Return, word for word, every line of the material from the line that contains "orange trapezoid: moved 2 px left" through the last line, including both ends, and leave the pictures out.

• • • •

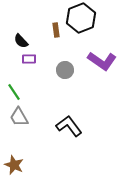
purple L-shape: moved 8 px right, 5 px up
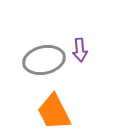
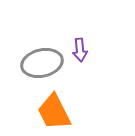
gray ellipse: moved 2 px left, 3 px down
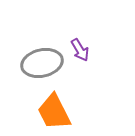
purple arrow: rotated 25 degrees counterclockwise
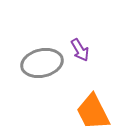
orange trapezoid: moved 39 px right
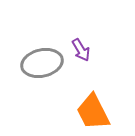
purple arrow: moved 1 px right
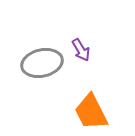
orange trapezoid: moved 2 px left
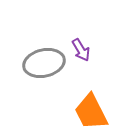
gray ellipse: moved 2 px right
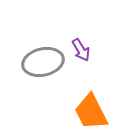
gray ellipse: moved 1 px left, 1 px up
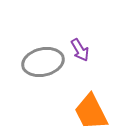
purple arrow: moved 1 px left
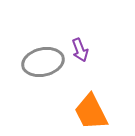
purple arrow: rotated 10 degrees clockwise
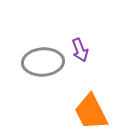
gray ellipse: rotated 9 degrees clockwise
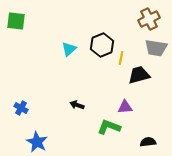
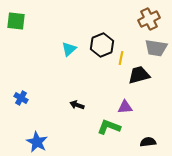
blue cross: moved 10 px up
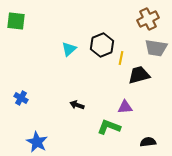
brown cross: moved 1 px left
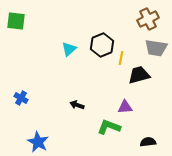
blue star: moved 1 px right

• • • •

Output for this task:
orange trapezoid: moved 2 px left
gray ellipse: moved 2 px right
gray ellipse: moved 1 px left, 1 px up
purple arrow: moved 1 px left
purple arrow: rotated 10 degrees clockwise
gray ellipse: rotated 9 degrees clockwise
blue cross: moved 10 px up
brown cross: moved 1 px left
blue star: moved 1 px right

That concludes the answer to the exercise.